• ACTIVITY: Looking at the records below, state how many lines include the string "pink" and add nothing further.

• Scene difference descriptions:
┌──
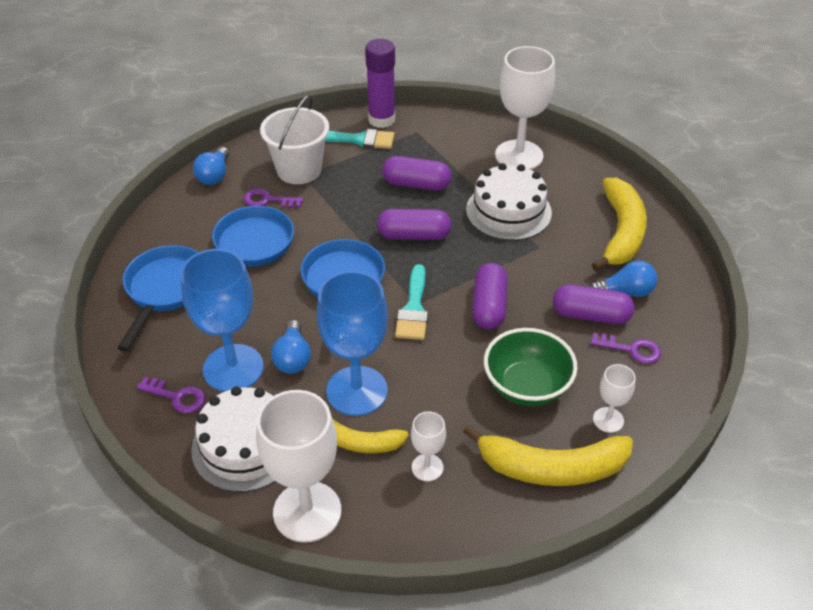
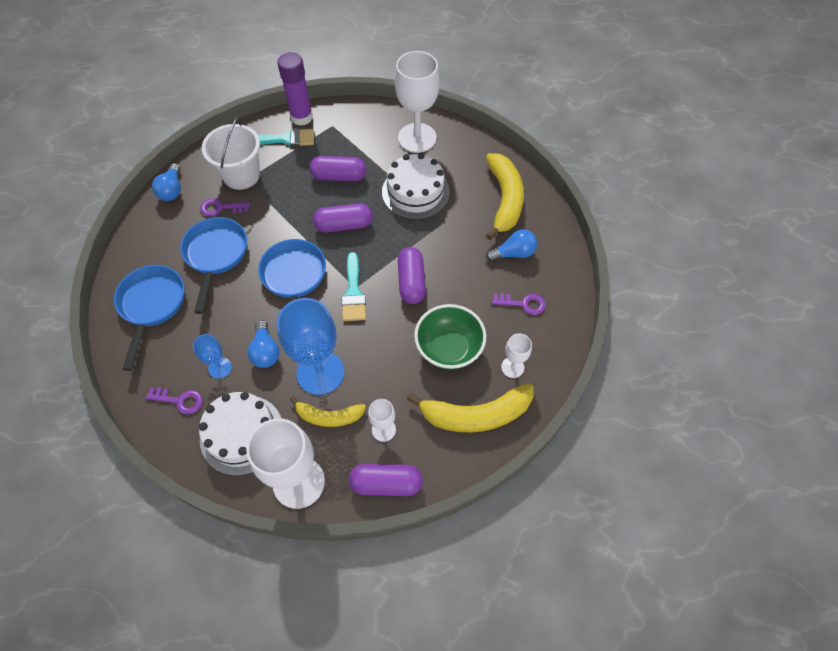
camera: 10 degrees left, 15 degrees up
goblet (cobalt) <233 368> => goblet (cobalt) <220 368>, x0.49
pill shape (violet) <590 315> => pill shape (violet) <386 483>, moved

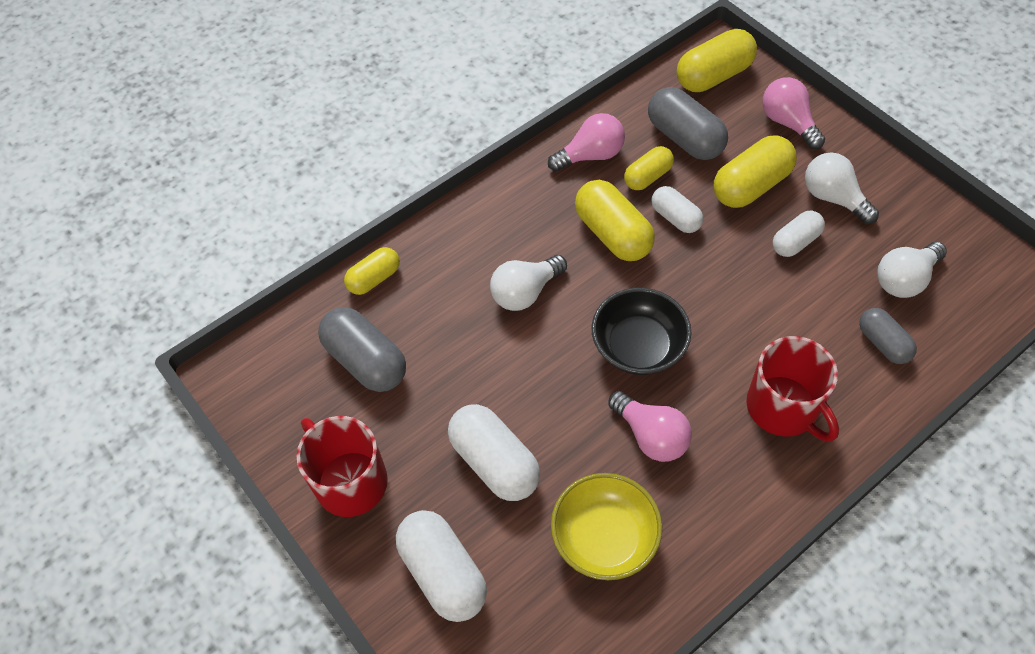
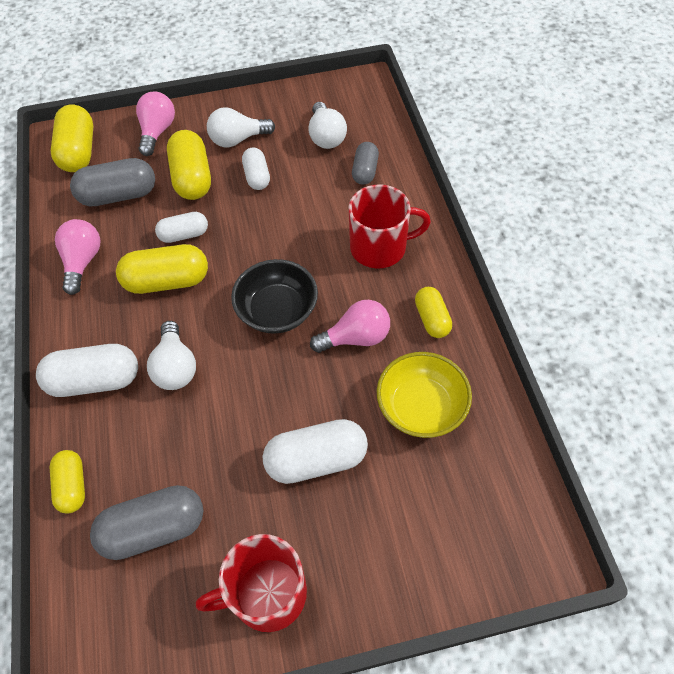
camera: 65 degrees left, 0 degrees up
light bulb (pink) <788 123> => light bulb (pink) <157 132>, 105 degrees clockwise
pill shape (bright yellow) <647 177> => pill shape (bright yellow) <432 319>, moved
pill shape (gray) <883 343> => pill shape (gray) <365 171>, 75 degrees counterclockwise
pill shape (snow-white) <443 573> => pill shape (snow-white) <95 381>, moved

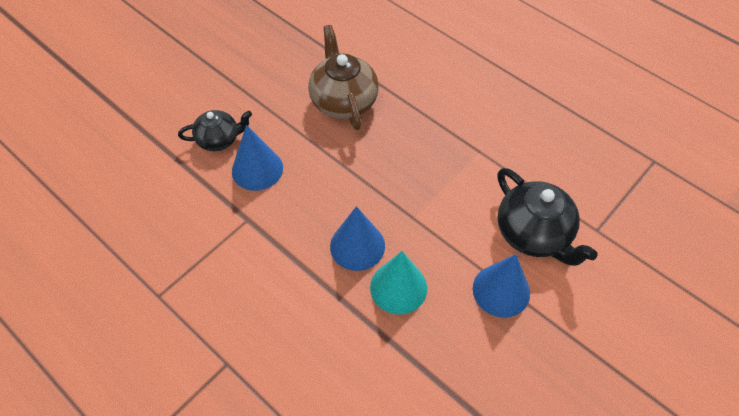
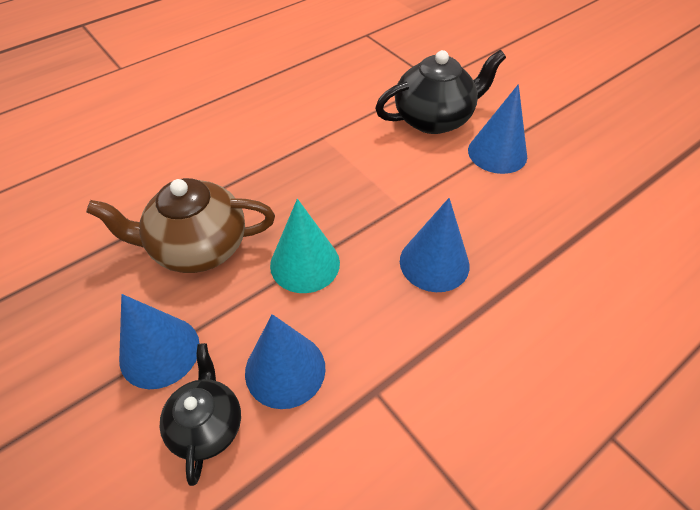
camera: 80 degrees left, 5 degrees down
solid cone (teal) <398 287> => solid cone (teal) <305 263>, moved
nothing => solid cone (cobalt) <159 351>

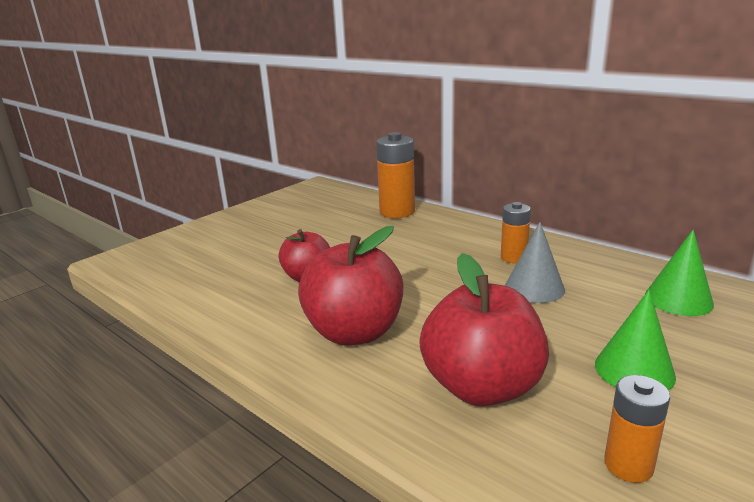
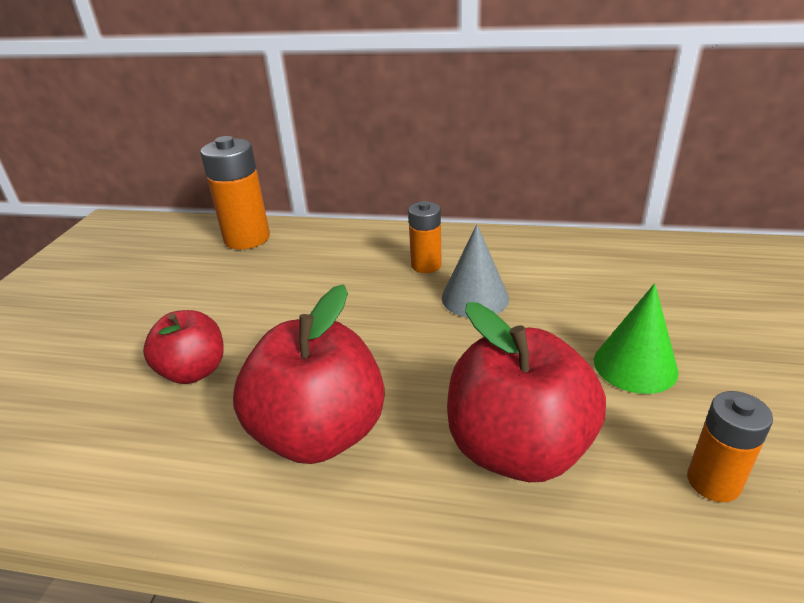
camera: 30 degrees left, 10 degrees up
solid cone (emerald) <678 299> => nothing

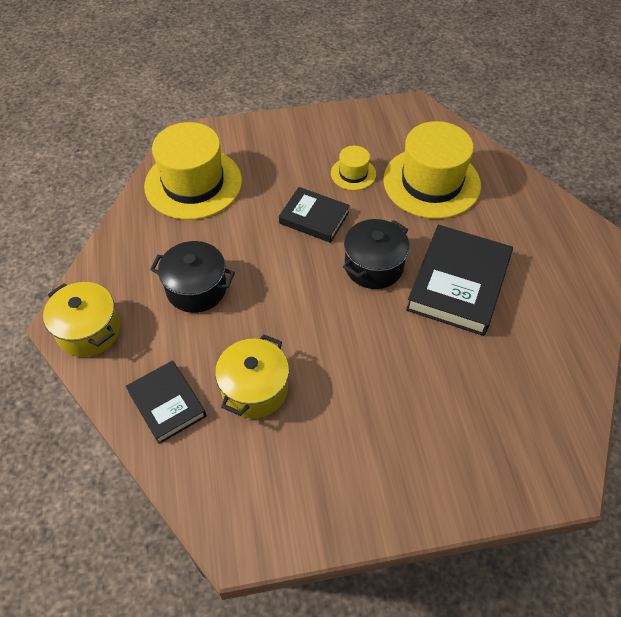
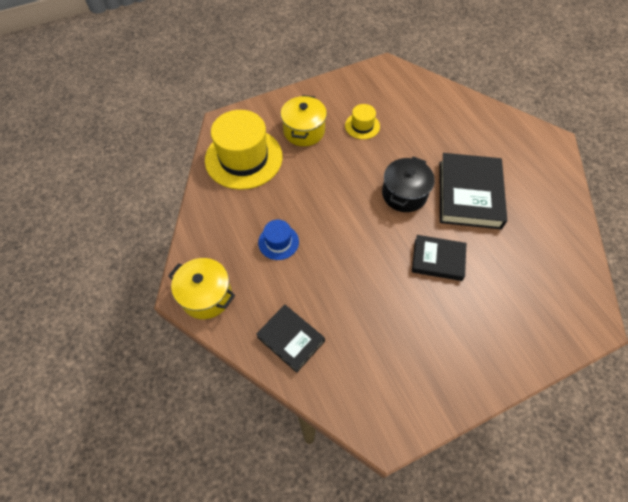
camera: 15 degrees left, 5 degrees up
hat (bright yellow) <431 182> => nothing
hardcover (jet-black) <314 218> => hardcover (jet-black) <438 260>, moved
stockpot (jet-black) <196 289> => hat (cobalt) <278 242>
stockpot (bright yellow) <254 389> => stockpot (bright yellow) <304 131>, moved

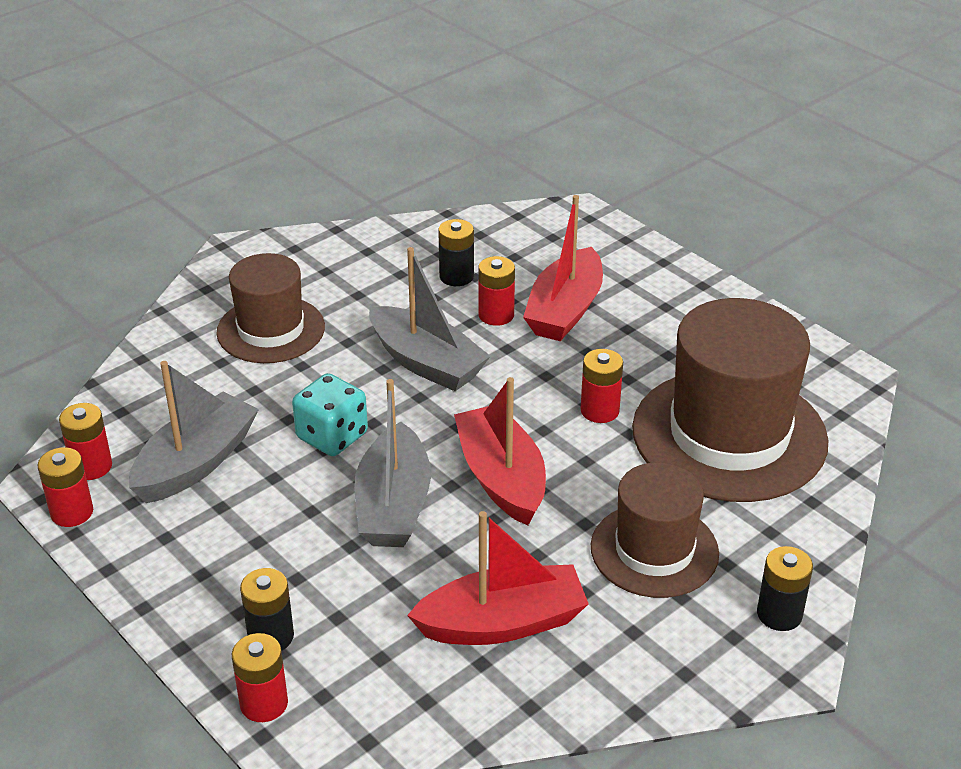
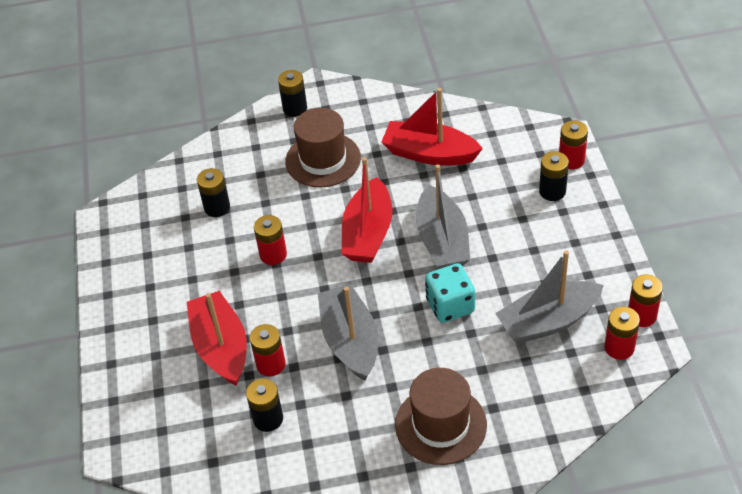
camera: 145 degrees left, 10 degrees up
boat (red) <565 310> => boat (red) <221 347>, 75 degrees counterclockwise
hat (brown) <729 435> => power cell (jet-black) <217 207>
boat (gray) <393 505> => boat (gray) <442 241>, 135 degrees clockwise

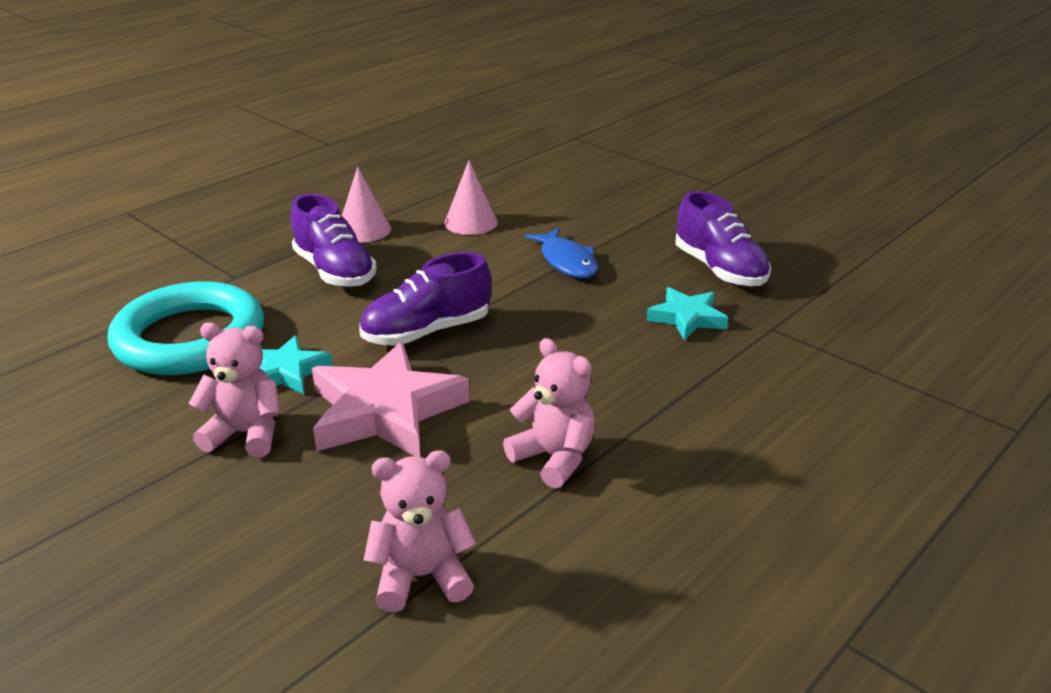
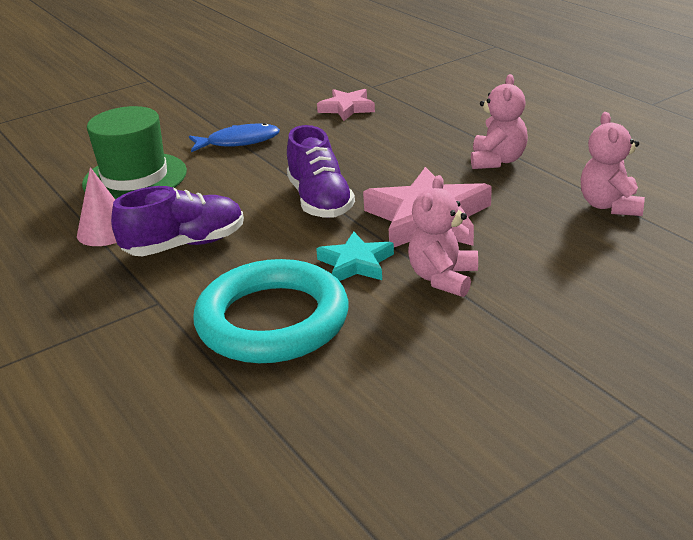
camera: 75 degrees left, 0 degrees up
solid cone (pink) <471 222> => hat (emerald) <135 178>
shoe (violet) <719 270> => nothing
five-pointed star (teal) <687 318> => five-pointed star (pink) <347 108>
teddy bear (pink) <554 458> => teddy bear (pink) <497 160>, 135 degrees clockwise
└──
• SOLUTION FOR THIS TASK: 4